» **Your objective**
Each record below is to be copied exactly; the pictures are to be omitted.
^^^^
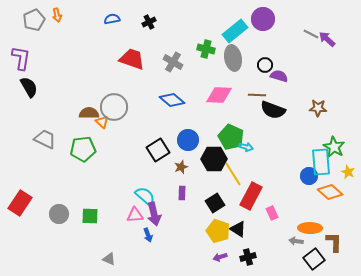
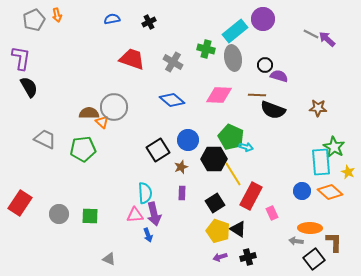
blue circle at (309, 176): moved 7 px left, 15 px down
cyan semicircle at (145, 196): moved 3 px up; rotated 45 degrees clockwise
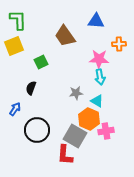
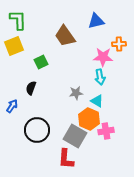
blue triangle: rotated 18 degrees counterclockwise
pink star: moved 4 px right, 2 px up
blue arrow: moved 3 px left, 3 px up
red L-shape: moved 1 px right, 4 px down
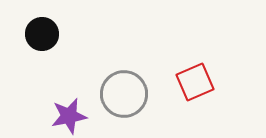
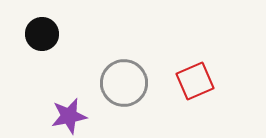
red square: moved 1 px up
gray circle: moved 11 px up
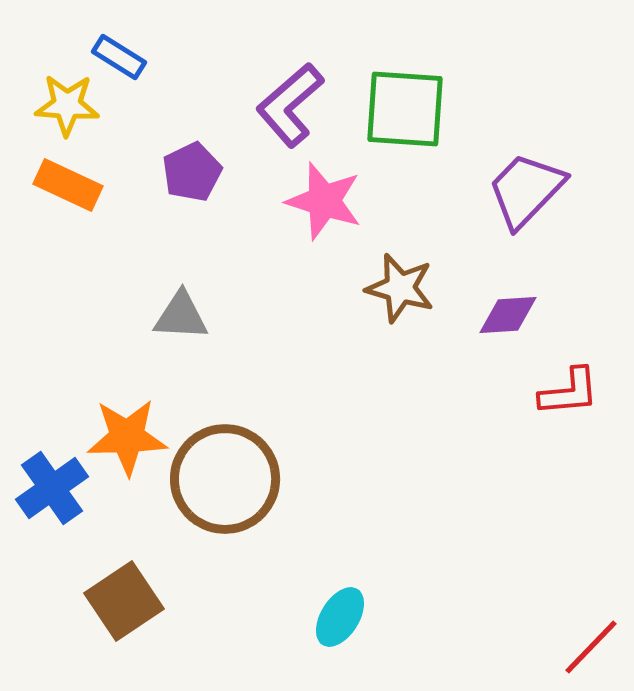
^^^^
» **Solved problem**
blue circle at (309, 176): moved 7 px left, 15 px down
cyan semicircle at (145, 196): moved 3 px up; rotated 45 degrees clockwise
blue triangle: rotated 18 degrees counterclockwise
pink star: moved 4 px right, 2 px up
blue arrow: moved 3 px left, 3 px up
red L-shape: moved 1 px right, 4 px down
red square: moved 1 px up
gray circle: moved 11 px up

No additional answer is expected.